* _PROMPT_
Only the stretch of the listing below that runs from the line with "CN1 pin 2: n20 -> GND" through the line with "U2 pin VM: VCC -> GND" is to be printed, exactly and with both ends.

* _RECORD EXTRACTS_
★ ★ ★ ★ ★
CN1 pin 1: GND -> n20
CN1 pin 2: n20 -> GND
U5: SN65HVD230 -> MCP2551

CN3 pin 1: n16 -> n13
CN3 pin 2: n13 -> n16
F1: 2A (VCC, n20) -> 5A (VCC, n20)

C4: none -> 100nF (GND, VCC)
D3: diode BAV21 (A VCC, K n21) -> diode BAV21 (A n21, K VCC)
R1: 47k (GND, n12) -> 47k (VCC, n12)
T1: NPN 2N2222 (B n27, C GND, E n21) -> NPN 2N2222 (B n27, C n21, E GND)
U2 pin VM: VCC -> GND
★ ★ ★ ★ ★
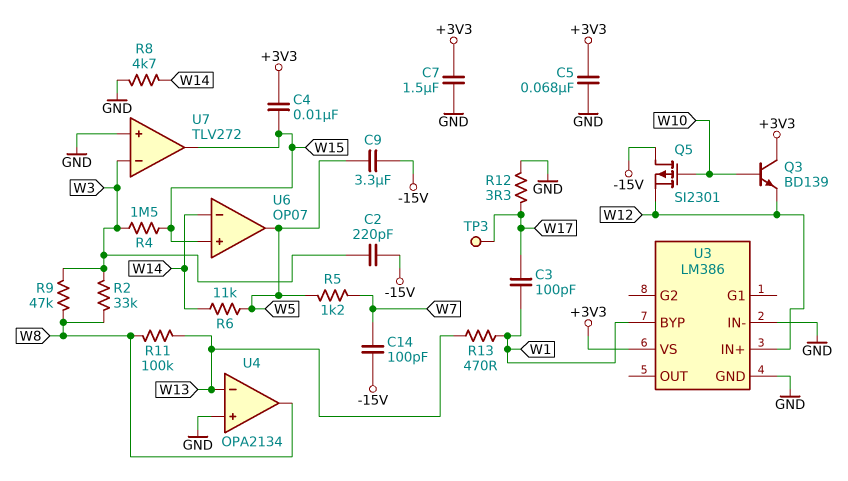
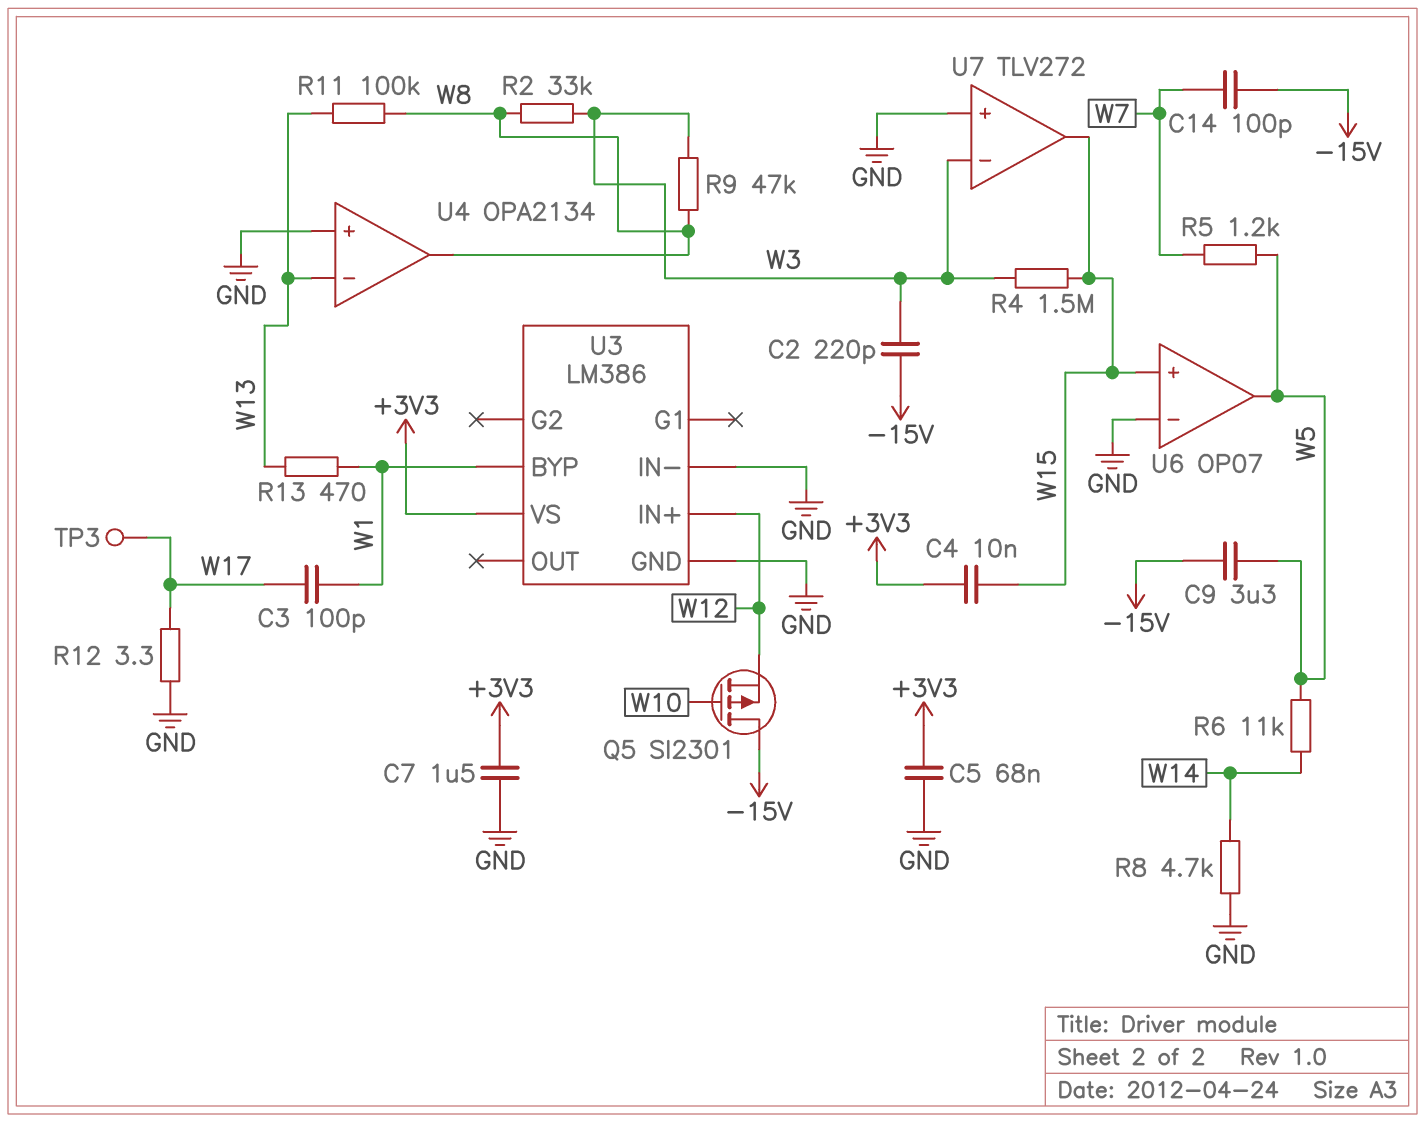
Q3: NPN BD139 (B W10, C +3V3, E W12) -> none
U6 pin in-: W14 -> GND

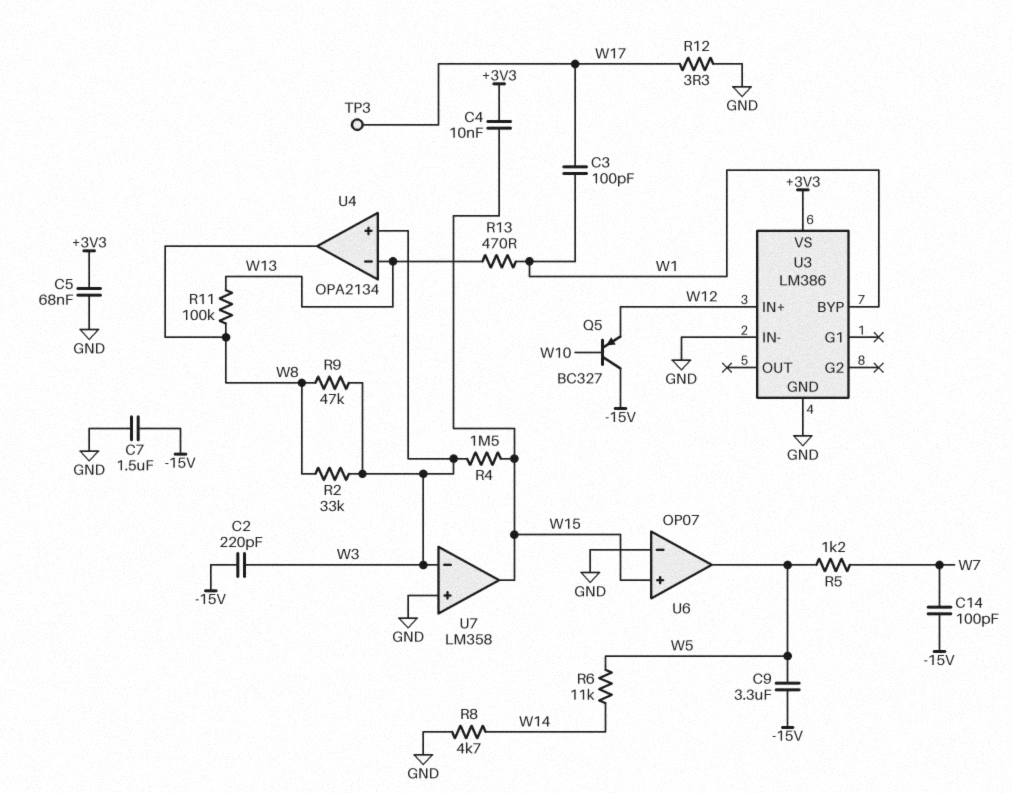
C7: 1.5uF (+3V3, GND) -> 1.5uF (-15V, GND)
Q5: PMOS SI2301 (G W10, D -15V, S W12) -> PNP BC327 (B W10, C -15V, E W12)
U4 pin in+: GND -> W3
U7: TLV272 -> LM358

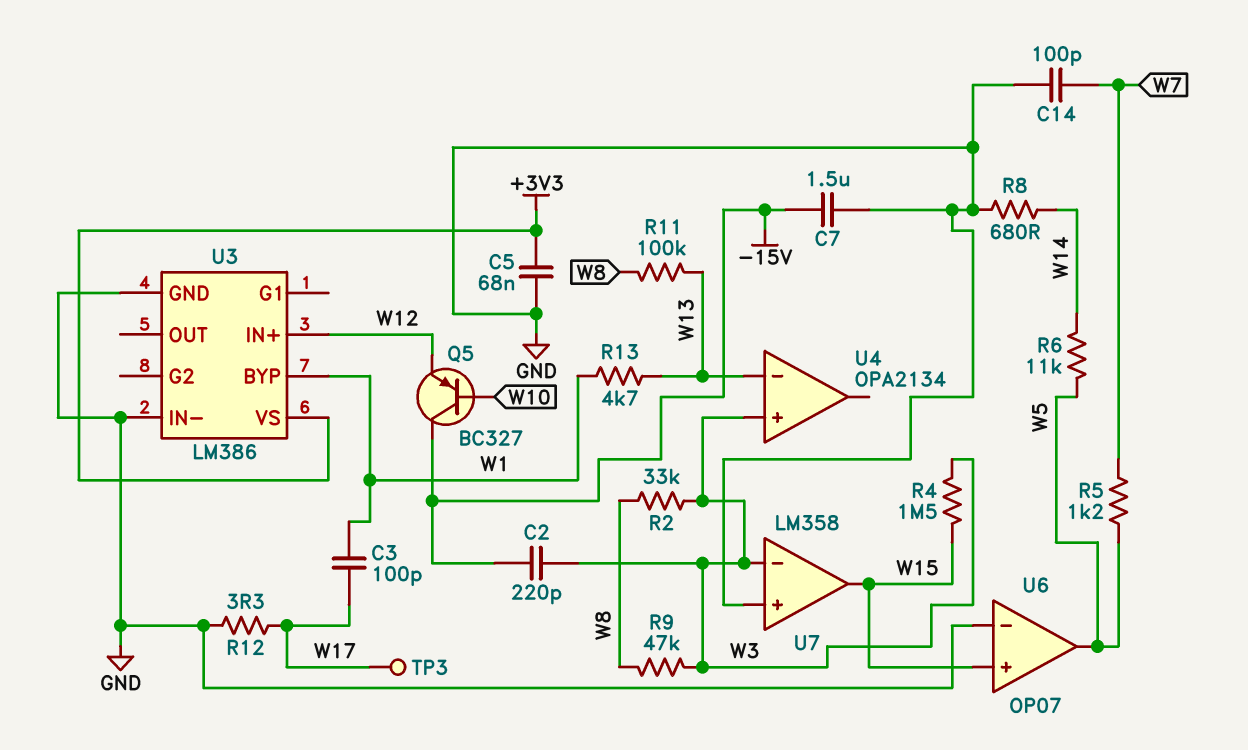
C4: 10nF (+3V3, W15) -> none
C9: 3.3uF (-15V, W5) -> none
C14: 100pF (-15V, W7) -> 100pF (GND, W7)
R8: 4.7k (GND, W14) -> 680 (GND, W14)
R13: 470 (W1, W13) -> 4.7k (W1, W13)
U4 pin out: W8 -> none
★ ★ ★ ★ ★
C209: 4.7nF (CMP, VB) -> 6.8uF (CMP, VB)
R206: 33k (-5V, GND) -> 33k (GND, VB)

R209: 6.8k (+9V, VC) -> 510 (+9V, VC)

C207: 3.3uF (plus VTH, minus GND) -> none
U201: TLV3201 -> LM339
★ ★ ★ ★ ★
* _SOLUTION TO THE PROBLEM_
CN1 pin 2: n20 -> GND
U5: SN65HVD230 -> MCP2551

CN3 pin 1: n16 -> n13
CN3 pin 2: n13 -> n16
F1: 2A (VCC, n20) -> 5A (VCC, n20)

C4: none -> 100nF (GND, VCC)
D3: diode BAV21 (A VCC, K n21) -> diode BAV21 (A n21, K VCC)
R1: 47k (GND, n12) -> 47k (VCC, n12)
T1: NPN 2N2222 (B n27, C GND, E n21) -> NPN 2N2222 (B n27, C n21, E GND)
U2 pin VM: VCC -> GND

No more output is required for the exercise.